INFORMATION SHOWN START

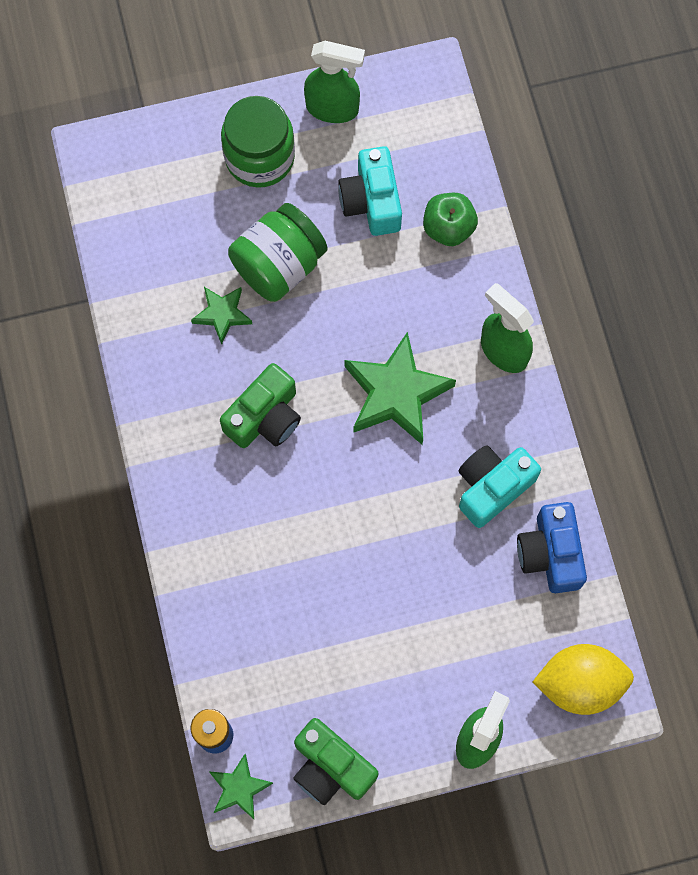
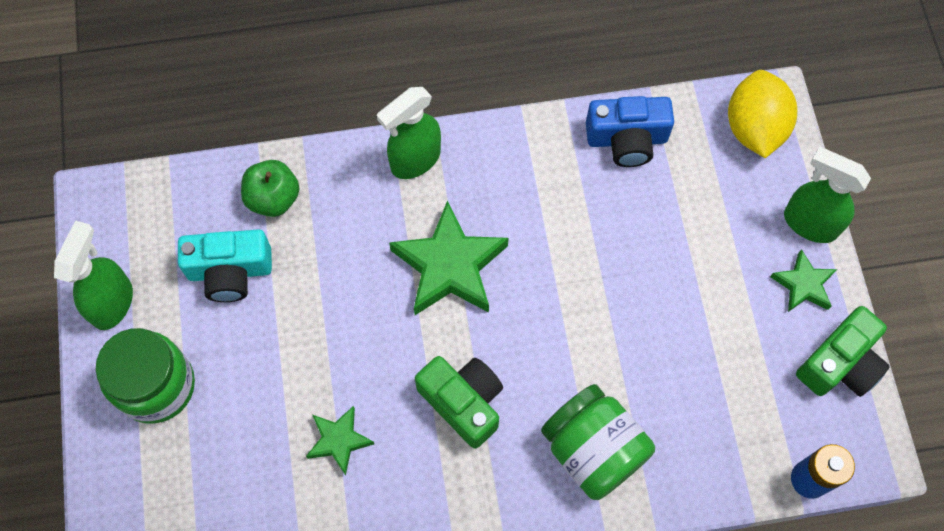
camera: 85 degrees left, 5 degrees down
(239, 788) = (864, 458): green star -> green star (803, 285)
(279, 265) = (289, 374): green jar -> green jar (593, 450)
(492, 487) = (557, 184): turquoise camera -> none

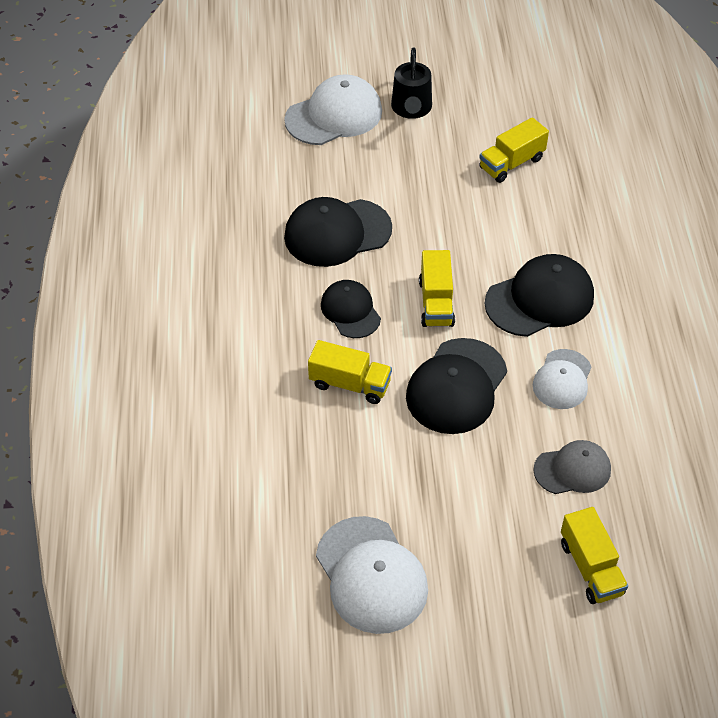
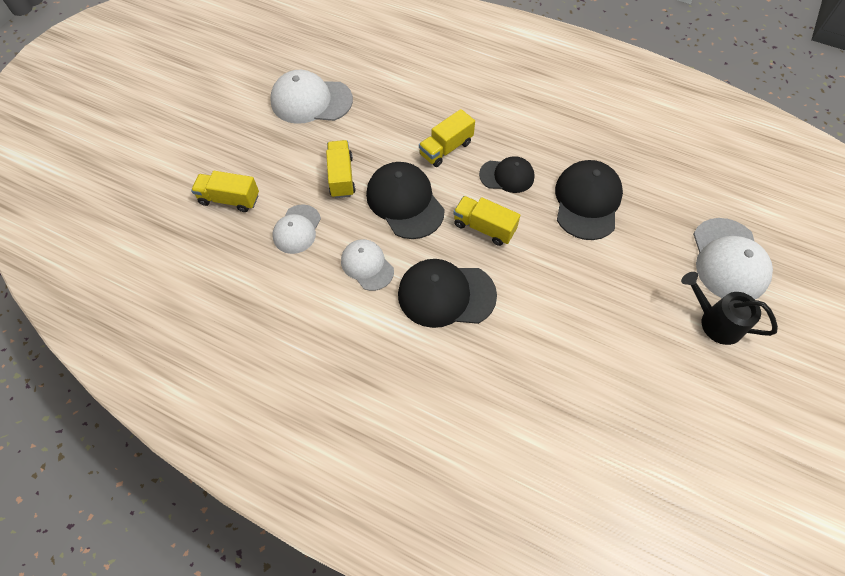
camera: 120 degrees right, 10 degrees up
(511, 163) = (607, 363): yellow truck -> yellow truck (341, 177)
(540, 299) = (446, 294): black cap -> black cap turned 90 degrees clockwise
(572, 470) = (297, 229): grey cap -> white cap

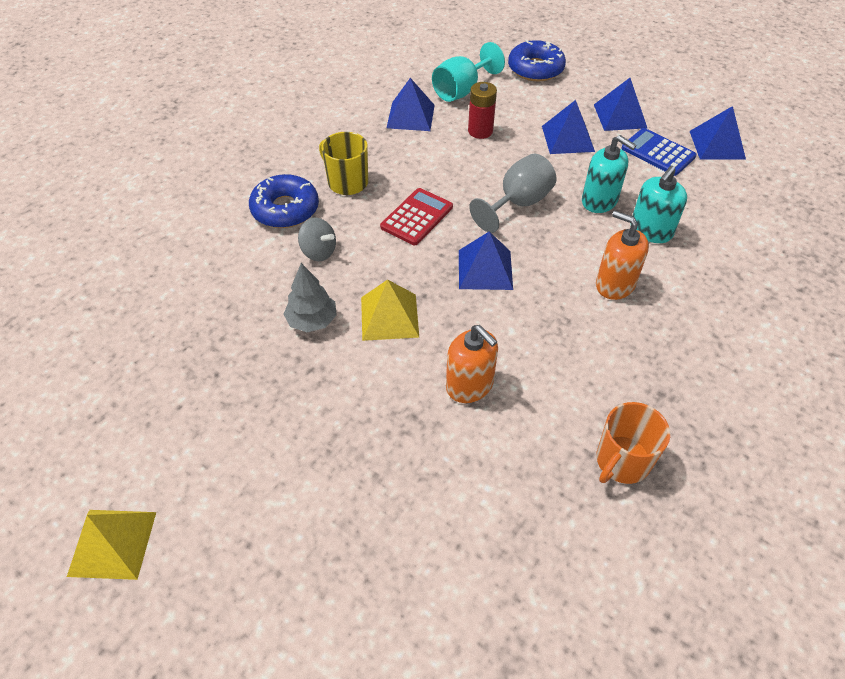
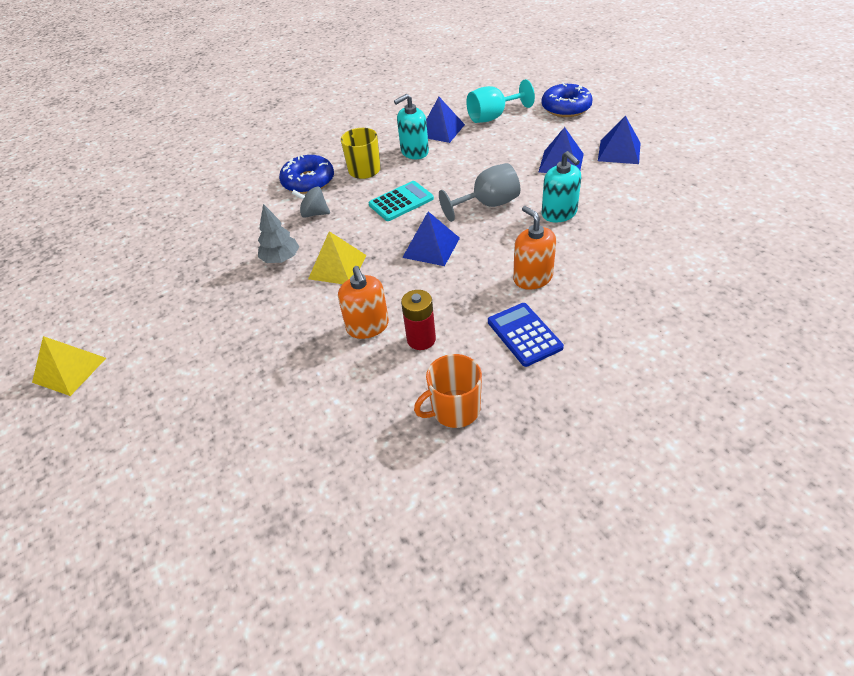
camera: 25 degrees right, 5 degrees down
(319, 252) = (314, 213): grey spinning top -> grey spinning top turned 135 degrees clockwise
(417, 217) = (401, 202): red calculator -> turquoise calculator
(480, 131) = (490, 148): red battery -> red battery (421, 339)
(650, 231) = (591, 243): turquoise soap dispenser -> turquoise soap dispenser (414, 152)
(658, 152) = (636, 184): blue calculator -> blue calculator (524, 334)
(717, 145) = (697, 186): blue pyramid -> none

INFORMATION SHOWN END

● WORK TASK: Print again the lines of the entries above that fall between the line holding "(319, 252) = (314, 213): grey" and the line holding "(658, 152) = (636, 184): blue", inclusive, exactly as they stand.

● TASK SOLUTION:
(319, 252) = (314, 213): grey spinning top -> grey spinning top turned 135 degrees clockwise
(417, 217) = (401, 202): red calculator -> turquoise calculator
(480, 131) = (490, 148): red battery -> red battery (421, 339)
(650, 231) = (591, 243): turquoise soap dispenser -> turquoise soap dispenser (414, 152)
(658, 152) = (636, 184): blue calculator -> blue calculator (524, 334)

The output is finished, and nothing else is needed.